=== Activity ===
Exactly as they appear below, repeat the lines from the one with "L201: 150uH (N_4, N_18) -> none" through the one with "U7 pin A: SIG7 -> SIG6", and no others.

______________________________

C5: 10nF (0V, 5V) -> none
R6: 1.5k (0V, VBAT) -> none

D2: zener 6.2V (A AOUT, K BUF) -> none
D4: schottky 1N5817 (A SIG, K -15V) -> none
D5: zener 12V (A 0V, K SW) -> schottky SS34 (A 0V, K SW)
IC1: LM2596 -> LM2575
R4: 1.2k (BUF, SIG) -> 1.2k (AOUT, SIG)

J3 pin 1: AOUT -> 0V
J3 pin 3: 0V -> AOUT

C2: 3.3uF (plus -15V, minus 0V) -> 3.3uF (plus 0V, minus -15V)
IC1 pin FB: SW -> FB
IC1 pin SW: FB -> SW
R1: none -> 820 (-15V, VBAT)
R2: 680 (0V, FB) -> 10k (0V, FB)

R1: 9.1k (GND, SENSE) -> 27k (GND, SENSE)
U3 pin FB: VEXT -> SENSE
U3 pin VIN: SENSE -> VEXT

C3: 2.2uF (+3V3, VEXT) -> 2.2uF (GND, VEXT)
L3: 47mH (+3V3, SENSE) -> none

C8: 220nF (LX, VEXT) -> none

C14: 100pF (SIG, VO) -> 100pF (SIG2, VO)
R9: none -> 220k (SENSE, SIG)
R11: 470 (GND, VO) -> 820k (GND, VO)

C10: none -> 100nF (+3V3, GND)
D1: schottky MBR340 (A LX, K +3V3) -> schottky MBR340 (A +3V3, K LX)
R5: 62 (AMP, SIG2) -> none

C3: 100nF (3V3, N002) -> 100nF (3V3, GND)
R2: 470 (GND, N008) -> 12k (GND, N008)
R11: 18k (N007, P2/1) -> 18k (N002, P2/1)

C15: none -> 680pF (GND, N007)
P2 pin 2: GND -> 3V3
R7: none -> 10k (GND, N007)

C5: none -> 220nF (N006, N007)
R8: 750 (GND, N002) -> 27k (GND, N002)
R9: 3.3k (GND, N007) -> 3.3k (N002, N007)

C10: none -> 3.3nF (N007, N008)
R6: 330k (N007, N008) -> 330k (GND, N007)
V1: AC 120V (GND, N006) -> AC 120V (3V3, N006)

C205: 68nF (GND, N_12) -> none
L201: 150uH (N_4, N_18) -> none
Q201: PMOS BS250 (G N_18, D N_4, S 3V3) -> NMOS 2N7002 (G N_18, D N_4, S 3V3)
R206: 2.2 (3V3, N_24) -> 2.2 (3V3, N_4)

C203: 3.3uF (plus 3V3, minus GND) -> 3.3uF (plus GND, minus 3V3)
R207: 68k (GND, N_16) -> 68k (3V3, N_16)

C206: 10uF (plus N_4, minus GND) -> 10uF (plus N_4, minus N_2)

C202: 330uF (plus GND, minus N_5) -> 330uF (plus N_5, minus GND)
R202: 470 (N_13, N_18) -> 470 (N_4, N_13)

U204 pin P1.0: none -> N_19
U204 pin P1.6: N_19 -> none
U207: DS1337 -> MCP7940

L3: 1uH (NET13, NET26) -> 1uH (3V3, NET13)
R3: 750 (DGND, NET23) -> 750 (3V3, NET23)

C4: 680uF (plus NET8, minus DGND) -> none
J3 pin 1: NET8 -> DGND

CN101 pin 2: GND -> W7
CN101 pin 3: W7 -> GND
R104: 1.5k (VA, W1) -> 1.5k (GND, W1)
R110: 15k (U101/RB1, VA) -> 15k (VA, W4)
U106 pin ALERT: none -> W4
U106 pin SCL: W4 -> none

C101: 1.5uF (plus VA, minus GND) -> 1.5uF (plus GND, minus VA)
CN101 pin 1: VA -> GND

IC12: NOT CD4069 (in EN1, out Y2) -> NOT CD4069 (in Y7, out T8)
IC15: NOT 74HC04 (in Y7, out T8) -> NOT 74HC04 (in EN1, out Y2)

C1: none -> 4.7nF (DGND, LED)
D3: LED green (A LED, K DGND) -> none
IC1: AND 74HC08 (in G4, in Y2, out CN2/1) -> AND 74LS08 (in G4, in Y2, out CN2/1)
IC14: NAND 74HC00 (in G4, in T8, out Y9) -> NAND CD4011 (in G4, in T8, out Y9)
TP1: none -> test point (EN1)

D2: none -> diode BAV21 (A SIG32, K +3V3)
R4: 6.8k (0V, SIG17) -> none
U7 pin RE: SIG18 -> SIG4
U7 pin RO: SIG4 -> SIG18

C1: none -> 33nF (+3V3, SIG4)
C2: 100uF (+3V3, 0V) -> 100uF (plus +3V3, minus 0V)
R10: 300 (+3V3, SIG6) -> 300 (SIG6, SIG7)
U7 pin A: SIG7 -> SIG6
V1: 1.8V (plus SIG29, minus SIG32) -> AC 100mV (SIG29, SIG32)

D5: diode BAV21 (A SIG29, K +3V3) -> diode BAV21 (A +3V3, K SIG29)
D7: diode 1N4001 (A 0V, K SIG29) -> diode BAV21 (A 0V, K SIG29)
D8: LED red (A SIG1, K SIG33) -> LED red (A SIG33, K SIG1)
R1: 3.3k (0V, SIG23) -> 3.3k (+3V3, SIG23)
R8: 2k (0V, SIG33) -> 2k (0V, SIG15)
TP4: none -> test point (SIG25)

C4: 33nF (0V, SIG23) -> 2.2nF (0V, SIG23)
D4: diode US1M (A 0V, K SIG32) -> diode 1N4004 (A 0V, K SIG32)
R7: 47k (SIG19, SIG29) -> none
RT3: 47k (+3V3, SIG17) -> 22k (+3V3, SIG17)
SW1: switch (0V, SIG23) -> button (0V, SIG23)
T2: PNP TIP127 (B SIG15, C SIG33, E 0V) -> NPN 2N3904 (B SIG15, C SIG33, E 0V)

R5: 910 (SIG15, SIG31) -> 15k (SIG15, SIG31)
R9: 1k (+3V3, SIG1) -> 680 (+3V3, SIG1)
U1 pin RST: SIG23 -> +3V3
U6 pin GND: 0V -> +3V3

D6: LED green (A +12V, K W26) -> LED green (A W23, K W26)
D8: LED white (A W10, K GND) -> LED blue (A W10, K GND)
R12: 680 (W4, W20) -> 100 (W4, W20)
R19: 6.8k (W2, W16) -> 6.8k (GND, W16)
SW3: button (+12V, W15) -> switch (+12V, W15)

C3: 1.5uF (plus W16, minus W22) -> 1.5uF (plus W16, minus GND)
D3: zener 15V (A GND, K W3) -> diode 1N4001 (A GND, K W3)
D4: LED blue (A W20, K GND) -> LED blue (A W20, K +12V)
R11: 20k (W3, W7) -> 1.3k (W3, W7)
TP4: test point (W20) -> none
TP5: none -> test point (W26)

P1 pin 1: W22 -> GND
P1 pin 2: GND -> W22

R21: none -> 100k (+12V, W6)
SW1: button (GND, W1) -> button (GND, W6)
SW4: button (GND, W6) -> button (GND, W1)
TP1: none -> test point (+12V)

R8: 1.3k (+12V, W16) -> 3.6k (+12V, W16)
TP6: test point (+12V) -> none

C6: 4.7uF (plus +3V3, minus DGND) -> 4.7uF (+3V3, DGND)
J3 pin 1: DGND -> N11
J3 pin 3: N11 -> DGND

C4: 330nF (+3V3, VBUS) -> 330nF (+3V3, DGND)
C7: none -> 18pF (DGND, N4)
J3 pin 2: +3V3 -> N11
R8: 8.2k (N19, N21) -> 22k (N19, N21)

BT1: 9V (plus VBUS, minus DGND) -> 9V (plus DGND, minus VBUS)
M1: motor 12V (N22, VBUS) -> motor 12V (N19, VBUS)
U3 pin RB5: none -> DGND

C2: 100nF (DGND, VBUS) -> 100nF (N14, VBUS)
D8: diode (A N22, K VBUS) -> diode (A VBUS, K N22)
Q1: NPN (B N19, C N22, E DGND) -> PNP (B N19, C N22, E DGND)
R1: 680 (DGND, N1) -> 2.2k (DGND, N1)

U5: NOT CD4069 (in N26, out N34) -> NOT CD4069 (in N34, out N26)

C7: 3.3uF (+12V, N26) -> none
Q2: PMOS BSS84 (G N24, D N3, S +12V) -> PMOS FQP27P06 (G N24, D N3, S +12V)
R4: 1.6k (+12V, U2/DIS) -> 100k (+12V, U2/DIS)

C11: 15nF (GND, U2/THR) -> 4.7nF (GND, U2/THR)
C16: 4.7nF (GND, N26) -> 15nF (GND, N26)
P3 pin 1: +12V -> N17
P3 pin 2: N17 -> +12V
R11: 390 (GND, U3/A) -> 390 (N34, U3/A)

______________________________

=== Answer to this problem ===
L201: 150uH (N_4, N_18) -> none
Q201: PMOS BS250 (G N_18, D N_4, S 3V3) -> NMOS 2N7002 (G N_18, D N_4, S 3V3)
R206: 2.2 (3V3, N_24) -> 2.2 (3V3, N_4)

C203: 3.3uF (plus 3V3, minus GND) -> 3.3uF (plus GND, minus 3V3)
R207: 68k (GND, N_16) -> 68k (3V3, N_16)

C206: 10uF (plus N_4, minus GND) -> 10uF (plus N_4, minus N_2)

C202: 330uF (plus GND, minus N_5) -> 330uF (plus N_5, minus GND)
R202: 470 (N_13, N_18) -> 470 (N_4, N_13)

U204 pin P1.0: none -> N_19
U204 pin P1.6: N_19 -> none
U207: DS1337 -> MCP7940

L3: 1uH (NET13, NET26) -> 1uH (3V3, NET13)
R3: 750 (DGND, NET23) -> 750 (3V3, NET23)

C4: 680uF (plus NET8, minus DGND) -> none
J3 pin 1: NET8 -> DGND

CN101 pin 2: GND -> W7
CN101 pin 3: W7 -> GND
R104: 1.5k (VA, W1) -> 1.5k (GND, W1)
R110: 15k (U101/RB1, VA) -> 15k (VA, W4)
U106 pin ALERT: none -> W4
U106 pin SCL: W4 -> none

C101: 1.5uF (plus VA, minus GND) -> 1.5uF (plus GND, minus VA)
CN101 pin 1: VA -> GND

IC12: NOT CD4069 (in EN1, out Y2) -> NOT CD4069 (in Y7, out T8)
IC15: NOT 74HC04 (in Y7, out T8) -> NOT 74HC04 (in EN1, out Y2)

C1: none -> 4.7nF (DGND, LED)
D3: LED green (A LED, K DGND) -> none
IC1: AND 74HC08 (in G4, in Y2, out CN2/1) -> AND 74LS08 (in G4, in Y2, out CN2/1)
IC14: NAND 74HC00 (in G4, in T8, out Y9) -> NAND CD4011 (in G4, in T8, out Y9)
TP1: none -> test point (EN1)

D2: none -> diode BAV21 (A SIG32, K +3V3)
R4: 6.8k (0V, SIG17) -> none
U7 pin RE: SIG18 -> SIG4
U7 pin RO: SIG4 -> SIG18

C1: none -> 33nF (+3V3, SIG4)
C2: 100uF (+3V3, 0V) -> 100uF (plus +3V3, minus 0V)
R10: 300 (+3V3, SIG6) -> 300 (SIG6, SIG7)
U7 pin A: SIG7 -> SIG6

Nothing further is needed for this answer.